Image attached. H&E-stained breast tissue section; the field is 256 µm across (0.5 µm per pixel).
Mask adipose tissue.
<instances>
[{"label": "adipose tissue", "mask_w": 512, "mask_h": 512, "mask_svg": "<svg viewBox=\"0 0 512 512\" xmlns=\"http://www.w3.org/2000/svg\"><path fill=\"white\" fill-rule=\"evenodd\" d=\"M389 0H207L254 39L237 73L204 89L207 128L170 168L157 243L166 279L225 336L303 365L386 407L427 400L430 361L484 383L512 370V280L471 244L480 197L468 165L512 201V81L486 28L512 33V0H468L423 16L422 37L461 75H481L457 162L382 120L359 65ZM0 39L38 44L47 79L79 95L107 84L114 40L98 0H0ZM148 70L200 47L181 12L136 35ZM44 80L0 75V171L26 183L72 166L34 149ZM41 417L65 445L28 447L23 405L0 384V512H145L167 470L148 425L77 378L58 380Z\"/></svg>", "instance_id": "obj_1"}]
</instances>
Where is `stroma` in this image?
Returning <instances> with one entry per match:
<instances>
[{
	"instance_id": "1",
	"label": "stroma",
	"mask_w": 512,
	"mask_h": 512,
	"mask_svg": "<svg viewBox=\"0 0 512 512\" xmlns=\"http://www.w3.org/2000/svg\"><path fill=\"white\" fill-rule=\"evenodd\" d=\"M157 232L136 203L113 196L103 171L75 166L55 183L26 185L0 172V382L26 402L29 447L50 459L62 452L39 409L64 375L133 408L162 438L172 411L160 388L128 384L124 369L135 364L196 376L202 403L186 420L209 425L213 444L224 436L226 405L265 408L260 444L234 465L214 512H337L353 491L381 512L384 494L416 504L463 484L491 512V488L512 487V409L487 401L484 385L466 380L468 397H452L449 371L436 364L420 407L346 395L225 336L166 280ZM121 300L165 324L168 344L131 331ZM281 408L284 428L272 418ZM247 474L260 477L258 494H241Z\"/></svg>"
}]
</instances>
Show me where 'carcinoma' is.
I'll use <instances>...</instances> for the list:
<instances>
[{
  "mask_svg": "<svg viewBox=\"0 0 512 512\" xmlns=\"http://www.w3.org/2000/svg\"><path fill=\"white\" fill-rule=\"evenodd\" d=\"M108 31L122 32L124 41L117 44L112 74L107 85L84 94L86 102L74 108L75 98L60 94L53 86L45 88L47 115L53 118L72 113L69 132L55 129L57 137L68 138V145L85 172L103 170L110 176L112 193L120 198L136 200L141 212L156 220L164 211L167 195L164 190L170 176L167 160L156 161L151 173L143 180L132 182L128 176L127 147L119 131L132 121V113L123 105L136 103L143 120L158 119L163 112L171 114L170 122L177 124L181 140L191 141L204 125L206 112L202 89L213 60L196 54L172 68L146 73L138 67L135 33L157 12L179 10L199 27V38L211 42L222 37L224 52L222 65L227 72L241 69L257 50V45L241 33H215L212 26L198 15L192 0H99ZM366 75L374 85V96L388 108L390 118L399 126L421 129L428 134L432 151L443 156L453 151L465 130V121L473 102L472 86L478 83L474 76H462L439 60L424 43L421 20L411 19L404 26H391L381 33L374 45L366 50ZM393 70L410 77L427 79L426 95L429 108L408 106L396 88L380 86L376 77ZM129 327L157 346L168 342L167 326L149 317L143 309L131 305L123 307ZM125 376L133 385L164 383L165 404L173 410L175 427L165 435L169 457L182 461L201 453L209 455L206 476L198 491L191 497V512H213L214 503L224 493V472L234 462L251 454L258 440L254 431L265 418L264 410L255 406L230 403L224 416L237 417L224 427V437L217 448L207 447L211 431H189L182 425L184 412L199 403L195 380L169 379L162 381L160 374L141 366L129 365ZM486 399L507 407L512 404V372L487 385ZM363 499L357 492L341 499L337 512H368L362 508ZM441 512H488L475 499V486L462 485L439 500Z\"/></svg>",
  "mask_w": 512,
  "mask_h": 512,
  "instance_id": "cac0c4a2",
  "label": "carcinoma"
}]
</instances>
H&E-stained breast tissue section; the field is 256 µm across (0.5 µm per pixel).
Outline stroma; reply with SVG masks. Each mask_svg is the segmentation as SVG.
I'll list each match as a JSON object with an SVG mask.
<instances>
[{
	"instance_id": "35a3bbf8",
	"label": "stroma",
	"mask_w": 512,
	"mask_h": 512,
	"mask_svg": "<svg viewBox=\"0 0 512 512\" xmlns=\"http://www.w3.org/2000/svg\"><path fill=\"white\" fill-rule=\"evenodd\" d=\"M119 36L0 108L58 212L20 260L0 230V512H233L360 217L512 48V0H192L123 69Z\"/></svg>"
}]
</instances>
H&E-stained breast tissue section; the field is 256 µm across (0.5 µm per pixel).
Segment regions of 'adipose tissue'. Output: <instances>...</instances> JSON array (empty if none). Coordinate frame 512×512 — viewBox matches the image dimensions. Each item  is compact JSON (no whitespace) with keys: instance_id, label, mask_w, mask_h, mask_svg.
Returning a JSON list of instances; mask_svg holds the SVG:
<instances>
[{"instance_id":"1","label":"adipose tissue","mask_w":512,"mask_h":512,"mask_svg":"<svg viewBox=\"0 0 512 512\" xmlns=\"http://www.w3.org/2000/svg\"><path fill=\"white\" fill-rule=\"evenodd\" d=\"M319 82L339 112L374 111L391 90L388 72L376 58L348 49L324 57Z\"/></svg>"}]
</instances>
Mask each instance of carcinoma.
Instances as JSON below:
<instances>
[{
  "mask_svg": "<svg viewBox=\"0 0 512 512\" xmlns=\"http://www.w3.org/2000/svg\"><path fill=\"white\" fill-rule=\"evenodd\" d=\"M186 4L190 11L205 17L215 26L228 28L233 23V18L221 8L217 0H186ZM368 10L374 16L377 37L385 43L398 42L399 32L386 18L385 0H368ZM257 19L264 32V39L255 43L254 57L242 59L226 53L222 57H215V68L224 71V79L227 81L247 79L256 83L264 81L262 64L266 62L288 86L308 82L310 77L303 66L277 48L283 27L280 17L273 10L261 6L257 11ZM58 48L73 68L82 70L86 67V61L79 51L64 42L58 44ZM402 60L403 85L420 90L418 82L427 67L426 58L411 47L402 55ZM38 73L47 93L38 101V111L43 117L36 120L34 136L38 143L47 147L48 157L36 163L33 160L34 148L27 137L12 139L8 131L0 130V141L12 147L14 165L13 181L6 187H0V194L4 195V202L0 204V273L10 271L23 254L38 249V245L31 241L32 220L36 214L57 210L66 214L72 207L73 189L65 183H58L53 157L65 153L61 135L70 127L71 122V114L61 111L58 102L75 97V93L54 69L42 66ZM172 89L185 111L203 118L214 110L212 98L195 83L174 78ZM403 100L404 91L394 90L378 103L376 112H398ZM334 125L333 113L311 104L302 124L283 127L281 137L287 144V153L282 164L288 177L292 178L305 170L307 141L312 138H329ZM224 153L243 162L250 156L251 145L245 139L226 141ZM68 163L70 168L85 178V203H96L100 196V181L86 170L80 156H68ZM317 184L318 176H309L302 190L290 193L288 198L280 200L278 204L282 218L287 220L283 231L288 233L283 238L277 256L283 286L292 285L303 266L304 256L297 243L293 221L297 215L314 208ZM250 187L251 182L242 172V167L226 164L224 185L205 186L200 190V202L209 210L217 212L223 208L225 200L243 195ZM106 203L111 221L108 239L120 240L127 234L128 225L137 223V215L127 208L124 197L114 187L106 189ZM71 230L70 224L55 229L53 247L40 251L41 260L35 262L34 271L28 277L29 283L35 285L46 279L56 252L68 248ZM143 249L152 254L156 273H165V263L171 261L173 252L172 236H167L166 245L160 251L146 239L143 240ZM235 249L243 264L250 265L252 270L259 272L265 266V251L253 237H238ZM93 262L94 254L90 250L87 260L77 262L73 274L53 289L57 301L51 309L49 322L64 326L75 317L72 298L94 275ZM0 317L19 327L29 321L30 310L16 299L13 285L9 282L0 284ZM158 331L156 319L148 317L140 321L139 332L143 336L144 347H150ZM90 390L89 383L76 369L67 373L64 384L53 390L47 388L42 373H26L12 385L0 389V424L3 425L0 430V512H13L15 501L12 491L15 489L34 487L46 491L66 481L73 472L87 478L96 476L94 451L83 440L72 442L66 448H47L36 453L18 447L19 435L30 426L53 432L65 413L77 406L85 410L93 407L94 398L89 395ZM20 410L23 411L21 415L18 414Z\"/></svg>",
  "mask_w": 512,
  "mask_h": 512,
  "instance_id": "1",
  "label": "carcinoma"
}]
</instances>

THE TASK - Go through the entries above and count the lines containing the word "JSON"; give only that count.

WRITTEN ANSWER - 4